[Stored data]

- Opening Delimiter -

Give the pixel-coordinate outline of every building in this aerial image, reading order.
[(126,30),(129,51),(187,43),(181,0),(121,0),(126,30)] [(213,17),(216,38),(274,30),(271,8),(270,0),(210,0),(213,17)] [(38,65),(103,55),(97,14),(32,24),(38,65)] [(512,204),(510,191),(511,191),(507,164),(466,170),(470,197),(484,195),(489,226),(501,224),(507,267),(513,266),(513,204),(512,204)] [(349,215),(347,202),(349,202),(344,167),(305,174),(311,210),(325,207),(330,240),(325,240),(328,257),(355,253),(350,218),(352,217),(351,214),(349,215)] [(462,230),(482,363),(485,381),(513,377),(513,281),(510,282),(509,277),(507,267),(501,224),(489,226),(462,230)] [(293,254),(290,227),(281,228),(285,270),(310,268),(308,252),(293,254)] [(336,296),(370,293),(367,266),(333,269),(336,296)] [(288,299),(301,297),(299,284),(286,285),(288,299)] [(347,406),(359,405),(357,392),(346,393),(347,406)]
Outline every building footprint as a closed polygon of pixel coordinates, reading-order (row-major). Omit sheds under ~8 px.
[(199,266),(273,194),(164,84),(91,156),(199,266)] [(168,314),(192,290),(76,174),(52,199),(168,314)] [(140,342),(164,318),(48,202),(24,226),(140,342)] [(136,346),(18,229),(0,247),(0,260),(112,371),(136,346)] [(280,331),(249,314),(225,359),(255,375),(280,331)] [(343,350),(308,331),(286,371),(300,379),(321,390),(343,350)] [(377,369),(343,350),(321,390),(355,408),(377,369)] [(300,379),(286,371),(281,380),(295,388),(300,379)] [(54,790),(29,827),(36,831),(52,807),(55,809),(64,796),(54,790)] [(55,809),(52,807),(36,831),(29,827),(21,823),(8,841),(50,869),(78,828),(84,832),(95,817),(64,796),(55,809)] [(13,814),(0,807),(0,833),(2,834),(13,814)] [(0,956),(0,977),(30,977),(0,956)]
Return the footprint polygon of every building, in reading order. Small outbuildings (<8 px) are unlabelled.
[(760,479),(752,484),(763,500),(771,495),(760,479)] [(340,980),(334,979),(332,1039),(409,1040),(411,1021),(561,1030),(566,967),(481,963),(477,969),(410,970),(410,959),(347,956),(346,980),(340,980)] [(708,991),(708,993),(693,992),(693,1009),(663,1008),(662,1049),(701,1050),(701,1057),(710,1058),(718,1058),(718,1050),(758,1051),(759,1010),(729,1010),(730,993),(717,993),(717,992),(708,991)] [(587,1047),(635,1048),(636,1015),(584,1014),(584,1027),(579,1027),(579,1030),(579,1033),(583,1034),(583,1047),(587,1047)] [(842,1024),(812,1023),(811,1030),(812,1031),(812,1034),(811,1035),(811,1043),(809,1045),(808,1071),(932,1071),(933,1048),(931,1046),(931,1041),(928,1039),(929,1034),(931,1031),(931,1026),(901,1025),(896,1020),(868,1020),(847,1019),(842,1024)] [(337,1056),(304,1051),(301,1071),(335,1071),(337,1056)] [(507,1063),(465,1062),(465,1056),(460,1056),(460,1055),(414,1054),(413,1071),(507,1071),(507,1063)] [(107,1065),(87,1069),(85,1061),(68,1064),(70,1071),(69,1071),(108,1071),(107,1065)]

- Closing Delimiter -

Exercise details:
Return each line from the entries above that includes "reading".

Answer below:
Give the pixel-coordinate outline of every building in this aerial image, reading order.
Outline every building footprint as a closed polygon of pixel coordinates, reading-order (row-major). Omit sheds under ~8 px.
Return the footprint polygon of every building, in reading order. Small outbuildings (<8 px) are unlabelled.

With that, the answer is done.